YOUR OBJECTIVE —
Print all of the data below exactly as it appears, leaving out every image.

DATASET CONTENT —
+ + +

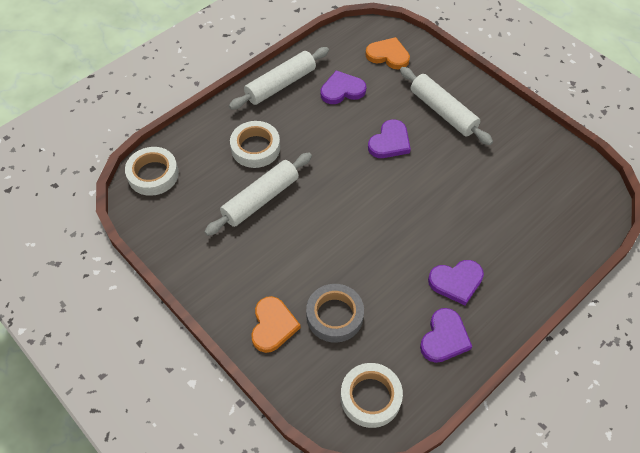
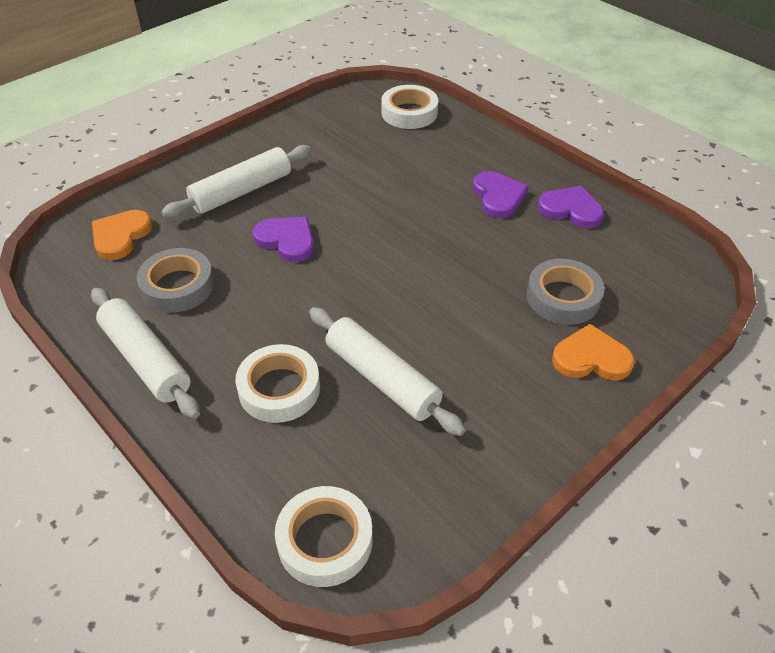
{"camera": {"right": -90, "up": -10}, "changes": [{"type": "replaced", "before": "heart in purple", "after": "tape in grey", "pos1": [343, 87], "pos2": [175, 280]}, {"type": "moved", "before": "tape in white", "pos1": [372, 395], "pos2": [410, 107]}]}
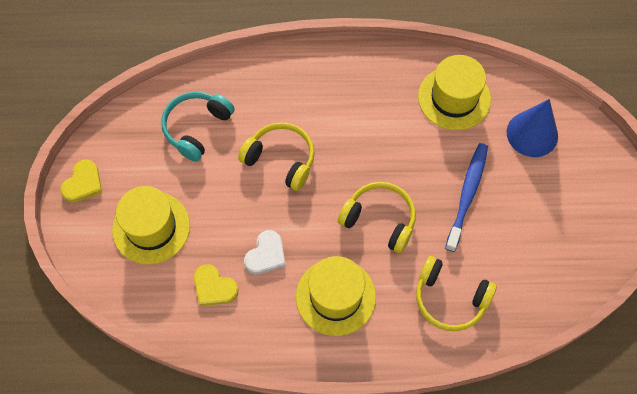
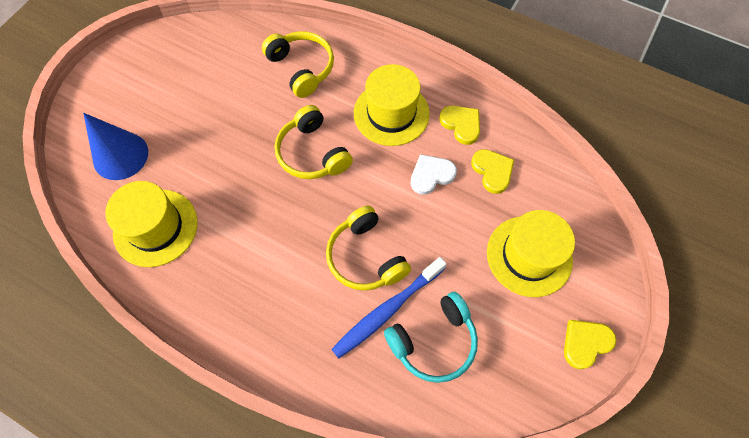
{"camera": {"right": -150, "up": 0}, "changes": [{"type": "moved", "before": "toothbrush in blue", "pos1": [466, 197], "pos2": [389, 308]}, {"type": "added", "after": "heart in yellow", "pos2": [459, 125]}]}
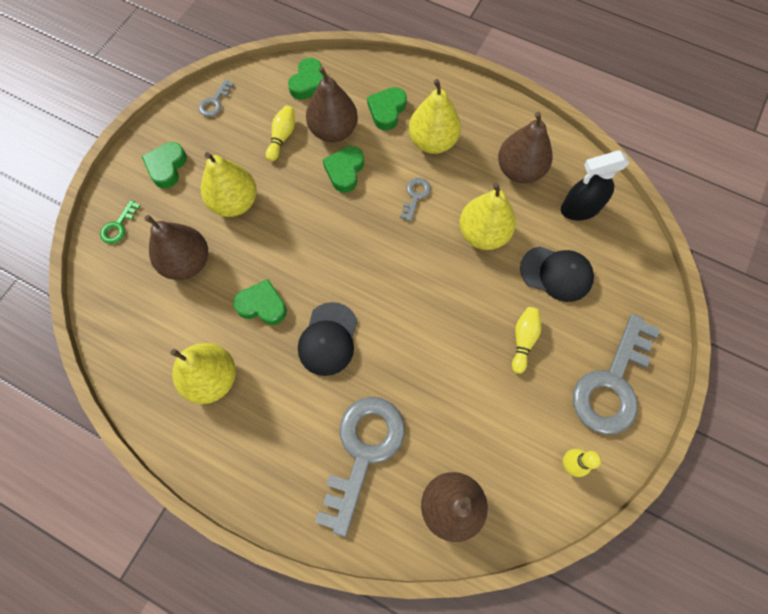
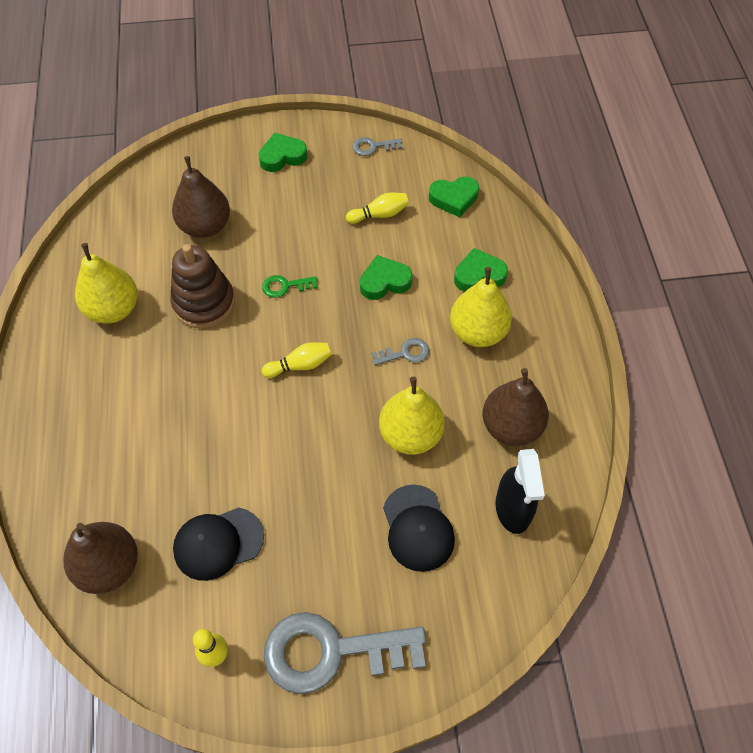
{"camera": {"right": 55, "up": -10}, "changes": [{"type": "removed", "before": "pear in brown", "pos1": [332, 104]}, {"type": "turned", "before": "spray bottle in black", "pos1": [595, 185], "pos2": [520, 491], "turn": -135}, {"type": "removed", "before": "pear in yellow", "pos1": [229, 184]}, {"type": "moved", "before": "key in green", "pos1": [120, 222], "pos2": [289, 286]}, {"type": "replaced", "before": "heart in green", "after": "stacking toy in brown", "pos1": [260, 302], "pos2": [202, 286]}, {"type": "moved", "before": "cap in black", "pos1": [328, 339], "pos2": [218, 544]}, {"type": "moved", "before": "bowling pin in yellow", "pos1": [526, 340], "pos2": [297, 360]}, {"type": "removed", "before": "key in grey", "pos1": [360, 467]}]}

+ + +

RESPONSE TO THE EXERCISE —
{"camera": {"right": -90, "up": -10}, "changes": [{"type": "replaced", "before": "heart in purple", "after": "tape in grey", "pos1": [343, 87], "pos2": [175, 280]}, {"type": "moved", "before": "tape in white", "pos1": [372, 395], "pos2": [410, 107]}]}
{"camera": {"right": -150, "up": 0}, "changes": [{"type": "moved", "before": "toothbrush in blue", "pos1": [466, 197], "pos2": [389, 308]}, {"type": "added", "after": "heart in yellow", "pos2": [459, 125]}]}
{"camera": {"right": 55, "up": -10}, "changes": [{"type": "removed", "before": "pear in brown", "pos1": [332, 104]}, {"type": "turned", "before": "spray bottle in black", "pos1": [595, 185], "pos2": [520, 491], "turn": -135}, {"type": "removed", "before": "pear in yellow", "pos1": [229, 184]}, {"type": "moved", "before": "key in green", "pos1": [120, 222], "pos2": [289, 286]}, {"type": "replaced", "before": "heart in green", "after": "stacking toy in brown", "pos1": [260, 302], "pos2": [202, 286]}, {"type": "moved", "before": "cap in black", "pos1": [328, 339], "pos2": [218, 544]}, {"type": "moved", "before": "bowling pin in yellow", "pos1": [526, 340], "pos2": [297, 360]}, {"type": "removed", "before": "key in grey", "pos1": [360, 467]}]}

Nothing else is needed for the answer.